EXERCISE DETAILS:
Print every entry below exactly, leaving out the pictures.

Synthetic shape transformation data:
Content starts

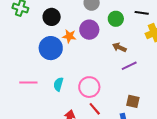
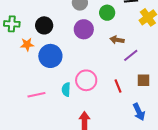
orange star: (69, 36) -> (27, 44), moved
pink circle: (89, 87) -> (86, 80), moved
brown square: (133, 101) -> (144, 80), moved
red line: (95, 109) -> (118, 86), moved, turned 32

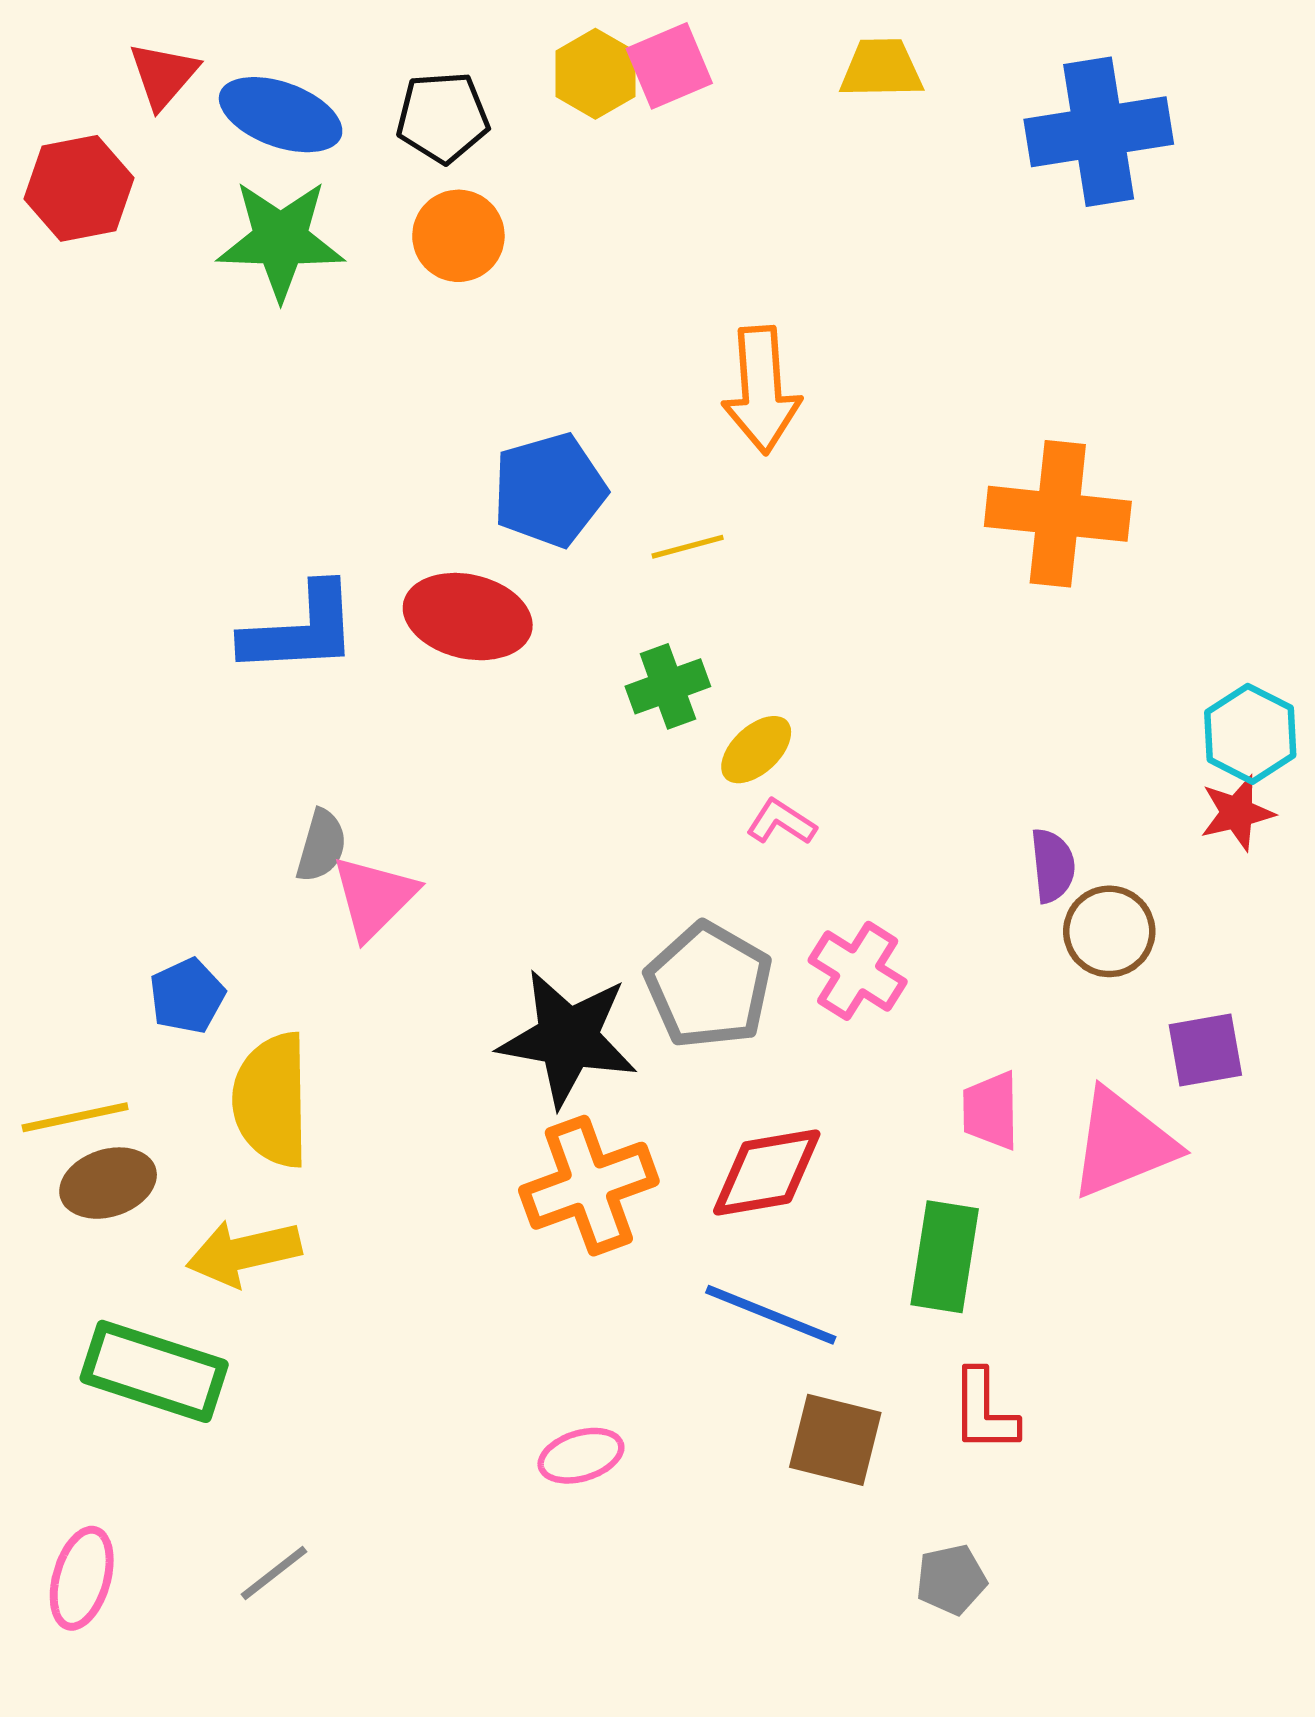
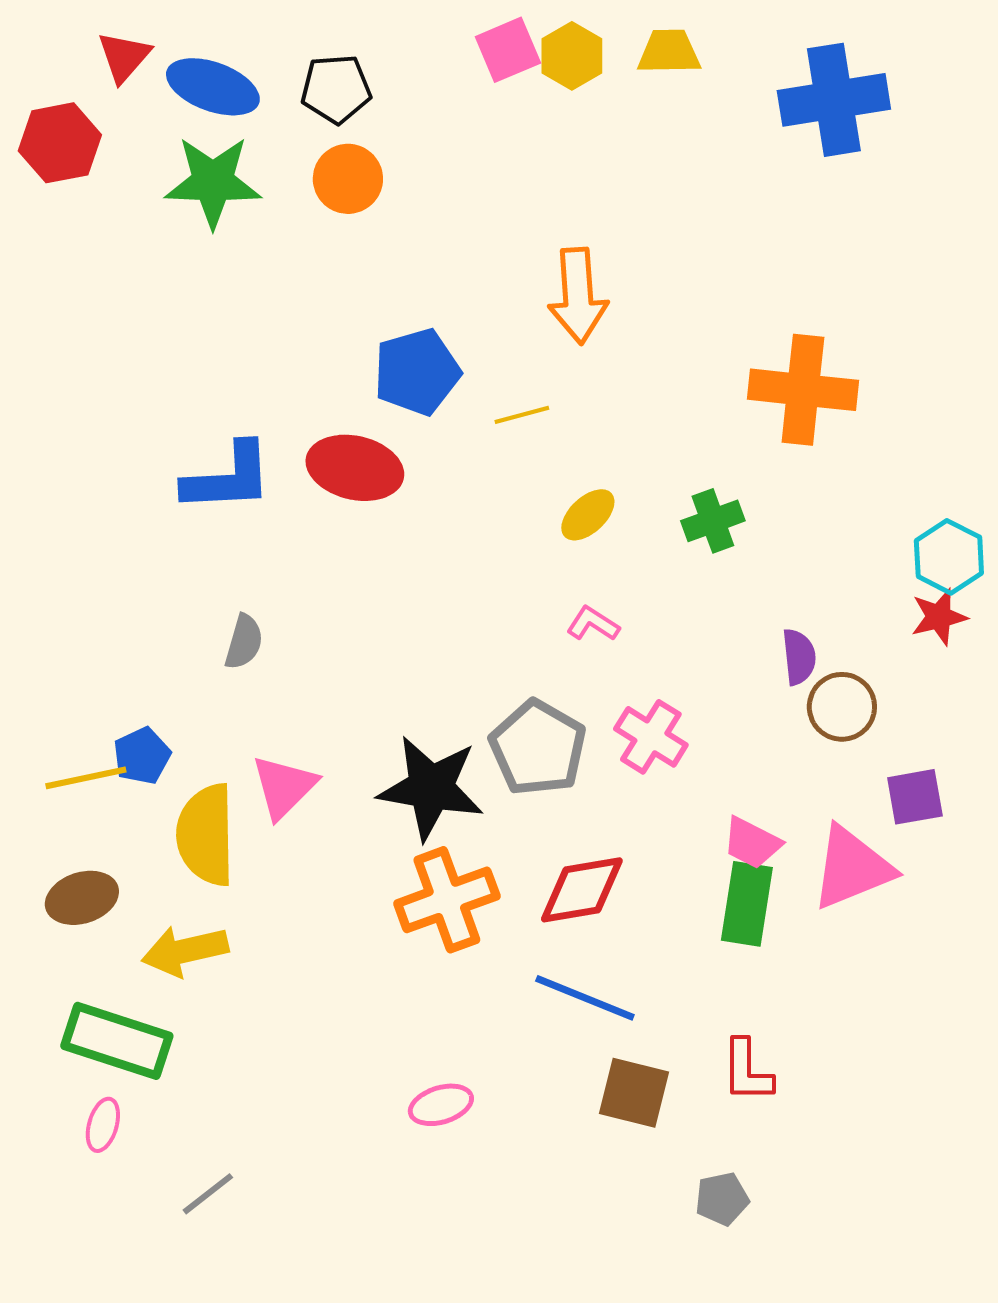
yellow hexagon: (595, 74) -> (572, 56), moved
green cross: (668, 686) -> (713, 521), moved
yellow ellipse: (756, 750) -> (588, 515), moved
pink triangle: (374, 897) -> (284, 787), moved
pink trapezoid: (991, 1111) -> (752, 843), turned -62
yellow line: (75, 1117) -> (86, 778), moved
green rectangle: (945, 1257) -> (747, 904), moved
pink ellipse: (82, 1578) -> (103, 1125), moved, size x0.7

Content ends

YOUR SOLUTION:
orange star: (69, 36) -> (27, 44), moved
pink circle: (89, 87) -> (86, 80), moved
brown square: (133, 101) -> (144, 80), moved
red line: (95, 109) -> (118, 86), moved, turned 32

yellow hexagon: (595, 74) -> (572, 56), moved
green cross: (668, 686) -> (713, 521), moved
yellow ellipse: (756, 750) -> (588, 515), moved
pink triangle: (374, 897) -> (284, 787), moved
pink trapezoid: (991, 1111) -> (752, 843), turned -62
yellow line: (75, 1117) -> (86, 778), moved
green rectangle: (945, 1257) -> (747, 904), moved
pink ellipse: (82, 1578) -> (103, 1125), moved, size x0.7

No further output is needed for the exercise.